Reprint the lines below as they are, minus the pictures.

» **DATA BLOCK**
--- START ---

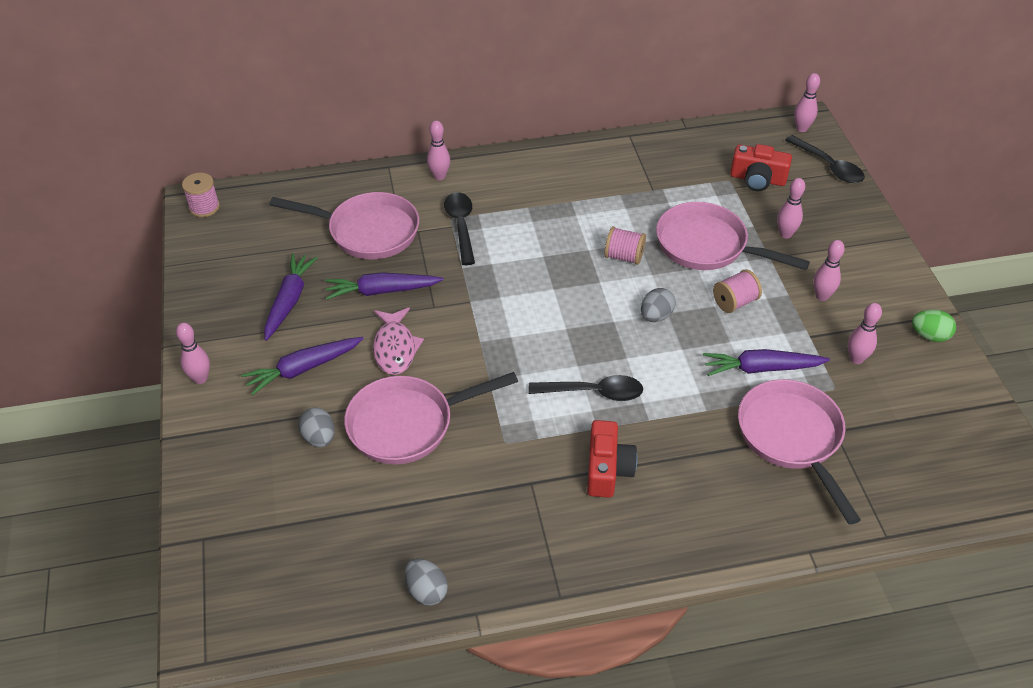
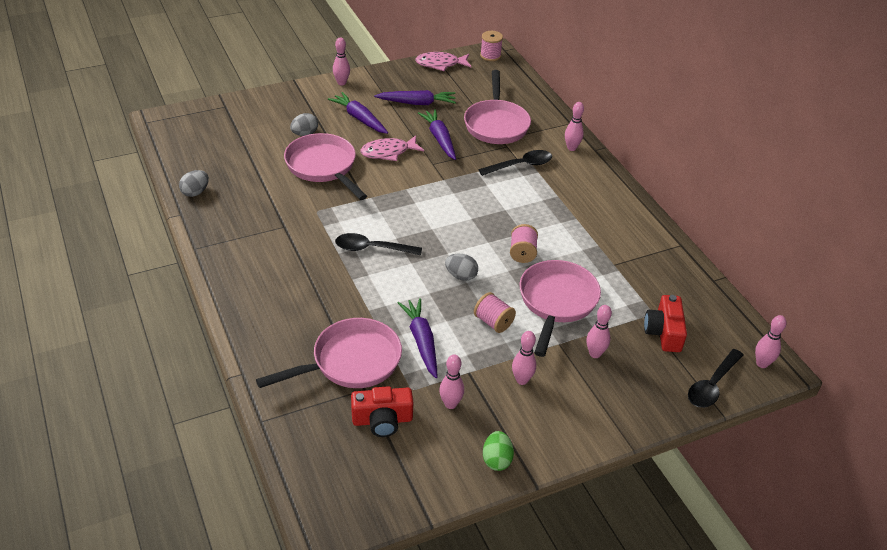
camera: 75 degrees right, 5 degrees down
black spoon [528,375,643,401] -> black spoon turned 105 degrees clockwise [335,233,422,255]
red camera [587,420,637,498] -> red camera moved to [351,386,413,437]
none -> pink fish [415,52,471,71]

--- END ---

» **ANSWER TO THE EXERCISE**
camera: 75 degrees right, 5 degrees down
black spoon [528,375,643,401] -> black spoon turned 105 degrees clockwise [335,233,422,255]
red camera [587,420,637,498] -> red camera moved to [351,386,413,437]
none -> pink fish [415,52,471,71]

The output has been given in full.